INFORMATION PROVIDED ::
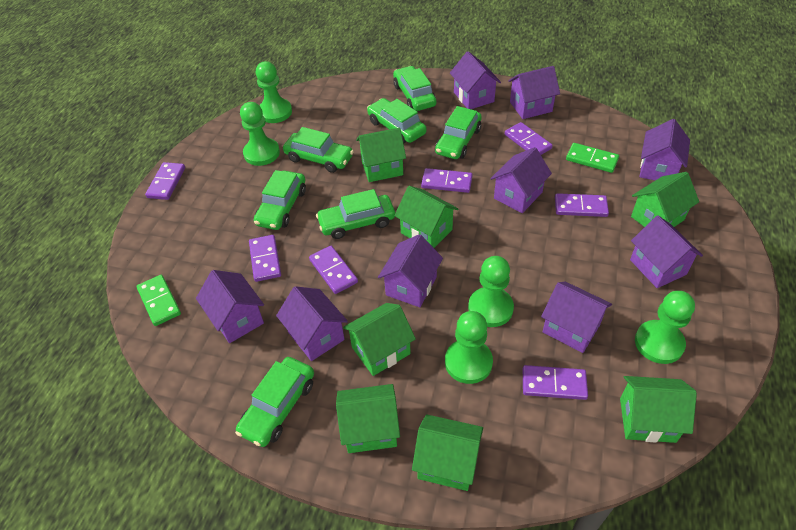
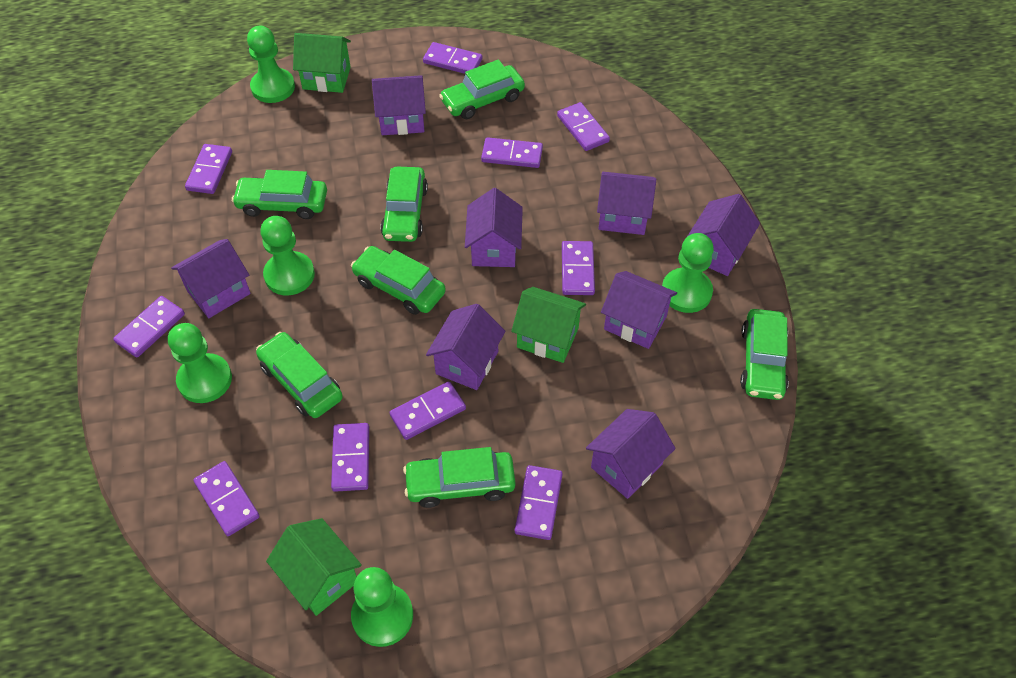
green domino: 2 -> 0
green house: 7 -> 3
purple domino: 7 -> 10
purple house: 9 -> 8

TO DO :: Print the listing word for word, but omit the pictures.

ANSWER SPACE ::
green domino: 2 -> 0
green house: 7 -> 3
purple domino: 7 -> 10
purple house: 9 -> 8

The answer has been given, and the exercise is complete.